**Records to use**:
• • • •

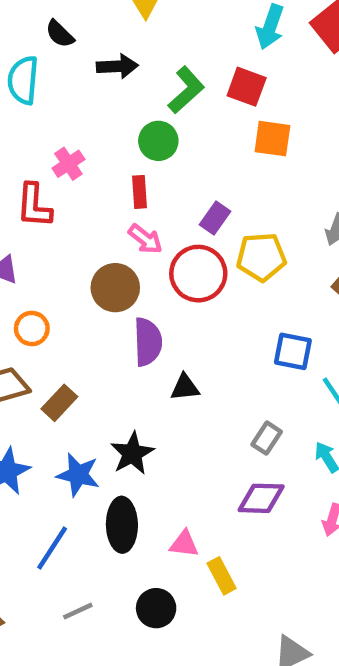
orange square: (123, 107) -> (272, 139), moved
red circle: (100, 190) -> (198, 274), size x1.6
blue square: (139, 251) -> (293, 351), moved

• • • •

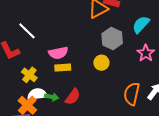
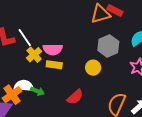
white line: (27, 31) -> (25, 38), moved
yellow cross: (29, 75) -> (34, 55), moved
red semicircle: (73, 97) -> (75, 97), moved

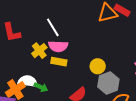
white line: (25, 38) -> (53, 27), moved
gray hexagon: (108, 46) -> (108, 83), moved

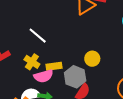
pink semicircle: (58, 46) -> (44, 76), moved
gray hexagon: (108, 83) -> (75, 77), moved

• • • •

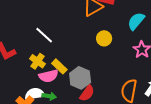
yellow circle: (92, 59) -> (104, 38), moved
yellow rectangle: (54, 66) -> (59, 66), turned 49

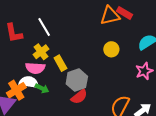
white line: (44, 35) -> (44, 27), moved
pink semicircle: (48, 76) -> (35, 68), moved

• • • •

**Required work**: Each line that includes the string "hexagon" should be copied from the data.

**Written reply**:
gray hexagon: (108, 46) -> (108, 83), moved
gray hexagon: (108, 83) -> (75, 77), moved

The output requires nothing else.